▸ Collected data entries
· · · ·

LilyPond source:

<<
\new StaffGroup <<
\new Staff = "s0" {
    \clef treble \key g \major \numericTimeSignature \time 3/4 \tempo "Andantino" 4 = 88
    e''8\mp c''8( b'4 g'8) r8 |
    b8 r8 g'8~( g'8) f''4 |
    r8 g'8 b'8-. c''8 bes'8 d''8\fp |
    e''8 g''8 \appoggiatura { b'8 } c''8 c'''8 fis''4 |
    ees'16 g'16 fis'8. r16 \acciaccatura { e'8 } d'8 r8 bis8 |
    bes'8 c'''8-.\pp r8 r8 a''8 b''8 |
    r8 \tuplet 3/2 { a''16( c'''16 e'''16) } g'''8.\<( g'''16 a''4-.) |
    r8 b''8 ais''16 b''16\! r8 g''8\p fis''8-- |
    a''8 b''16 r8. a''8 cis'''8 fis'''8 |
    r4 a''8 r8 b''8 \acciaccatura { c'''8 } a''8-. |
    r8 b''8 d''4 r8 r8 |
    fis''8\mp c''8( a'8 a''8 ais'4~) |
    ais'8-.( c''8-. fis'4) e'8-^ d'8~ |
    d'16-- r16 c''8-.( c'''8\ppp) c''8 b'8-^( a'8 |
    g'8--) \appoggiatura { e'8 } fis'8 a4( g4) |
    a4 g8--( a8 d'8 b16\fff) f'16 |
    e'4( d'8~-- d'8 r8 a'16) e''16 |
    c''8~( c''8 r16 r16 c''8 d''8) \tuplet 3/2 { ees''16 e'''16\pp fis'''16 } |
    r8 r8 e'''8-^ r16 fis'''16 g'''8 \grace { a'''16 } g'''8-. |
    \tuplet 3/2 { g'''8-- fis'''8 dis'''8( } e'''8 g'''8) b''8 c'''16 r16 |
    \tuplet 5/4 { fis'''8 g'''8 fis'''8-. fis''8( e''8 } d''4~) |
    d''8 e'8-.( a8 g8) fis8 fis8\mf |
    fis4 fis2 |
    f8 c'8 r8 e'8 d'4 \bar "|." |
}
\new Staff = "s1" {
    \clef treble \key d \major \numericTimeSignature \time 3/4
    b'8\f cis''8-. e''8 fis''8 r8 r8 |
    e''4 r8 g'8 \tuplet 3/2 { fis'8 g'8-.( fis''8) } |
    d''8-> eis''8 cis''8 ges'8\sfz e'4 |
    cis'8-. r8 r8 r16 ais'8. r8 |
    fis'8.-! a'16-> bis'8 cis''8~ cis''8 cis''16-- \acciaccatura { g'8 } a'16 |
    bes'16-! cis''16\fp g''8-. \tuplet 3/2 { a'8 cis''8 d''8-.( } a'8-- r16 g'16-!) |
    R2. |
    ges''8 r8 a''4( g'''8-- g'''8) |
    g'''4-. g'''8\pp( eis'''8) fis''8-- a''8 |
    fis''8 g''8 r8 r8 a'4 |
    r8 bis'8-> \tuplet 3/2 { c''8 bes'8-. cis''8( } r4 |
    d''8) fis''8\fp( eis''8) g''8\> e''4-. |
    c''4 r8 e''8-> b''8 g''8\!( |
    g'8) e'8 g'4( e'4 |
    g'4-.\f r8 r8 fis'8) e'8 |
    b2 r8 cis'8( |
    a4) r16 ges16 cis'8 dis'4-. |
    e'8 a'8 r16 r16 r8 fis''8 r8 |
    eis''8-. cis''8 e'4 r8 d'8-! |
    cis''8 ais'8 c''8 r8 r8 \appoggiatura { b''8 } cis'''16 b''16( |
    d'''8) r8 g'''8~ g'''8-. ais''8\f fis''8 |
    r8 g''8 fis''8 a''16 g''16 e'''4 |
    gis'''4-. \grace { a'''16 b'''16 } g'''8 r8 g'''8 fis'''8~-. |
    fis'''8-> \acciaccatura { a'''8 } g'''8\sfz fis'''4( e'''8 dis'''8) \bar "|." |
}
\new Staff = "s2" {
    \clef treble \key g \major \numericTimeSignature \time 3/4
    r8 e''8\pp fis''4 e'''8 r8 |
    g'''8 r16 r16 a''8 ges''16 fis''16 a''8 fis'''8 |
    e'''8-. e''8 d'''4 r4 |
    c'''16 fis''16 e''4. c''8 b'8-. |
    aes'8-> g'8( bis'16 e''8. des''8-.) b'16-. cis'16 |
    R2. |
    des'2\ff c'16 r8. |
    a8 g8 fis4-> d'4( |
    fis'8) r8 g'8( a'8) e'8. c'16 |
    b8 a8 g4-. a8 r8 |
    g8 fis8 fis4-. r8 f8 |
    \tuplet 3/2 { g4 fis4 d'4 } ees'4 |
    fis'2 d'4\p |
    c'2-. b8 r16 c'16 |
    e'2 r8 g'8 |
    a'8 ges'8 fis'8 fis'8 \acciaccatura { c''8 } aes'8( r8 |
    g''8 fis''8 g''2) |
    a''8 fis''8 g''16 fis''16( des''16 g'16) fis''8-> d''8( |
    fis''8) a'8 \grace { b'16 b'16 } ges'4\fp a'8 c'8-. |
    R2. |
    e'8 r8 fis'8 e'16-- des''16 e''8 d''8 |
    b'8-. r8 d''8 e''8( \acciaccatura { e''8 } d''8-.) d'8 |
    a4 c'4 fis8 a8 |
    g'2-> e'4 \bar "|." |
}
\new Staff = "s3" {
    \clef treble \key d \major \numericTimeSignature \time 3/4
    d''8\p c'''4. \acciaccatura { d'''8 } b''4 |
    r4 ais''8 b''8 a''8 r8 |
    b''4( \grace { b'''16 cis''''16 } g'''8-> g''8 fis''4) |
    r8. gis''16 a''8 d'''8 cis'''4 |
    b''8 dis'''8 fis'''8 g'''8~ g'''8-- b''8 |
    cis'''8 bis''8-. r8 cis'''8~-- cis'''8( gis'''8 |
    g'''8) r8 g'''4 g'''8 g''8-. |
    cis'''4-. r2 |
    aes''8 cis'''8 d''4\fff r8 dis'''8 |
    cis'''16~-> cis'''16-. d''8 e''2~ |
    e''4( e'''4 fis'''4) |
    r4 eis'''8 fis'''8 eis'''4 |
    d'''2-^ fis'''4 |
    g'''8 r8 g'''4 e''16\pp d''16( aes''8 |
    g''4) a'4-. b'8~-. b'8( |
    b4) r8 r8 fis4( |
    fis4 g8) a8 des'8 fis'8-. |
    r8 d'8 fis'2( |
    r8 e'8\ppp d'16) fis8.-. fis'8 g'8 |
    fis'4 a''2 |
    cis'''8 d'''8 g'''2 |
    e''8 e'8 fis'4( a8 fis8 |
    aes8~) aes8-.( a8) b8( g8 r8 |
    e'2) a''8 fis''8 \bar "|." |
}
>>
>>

· · · ·

▸ Exercise prompt
Find every line in the data above that contains the string "clef", matching case exactly, and copy each of those lines.

▸ Expected answer
    \clef treble \key g \major \numericTimeSignature \time 3/4 \tempo "Andantino" 4 = 88
    \clef treble \key d \major \numericTimeSignature \time 3/4
    \clef treble \key g \major \numericTimeSignature \time 3/4
    \clef treble \key d \major \numericTimeSignature \time 3/4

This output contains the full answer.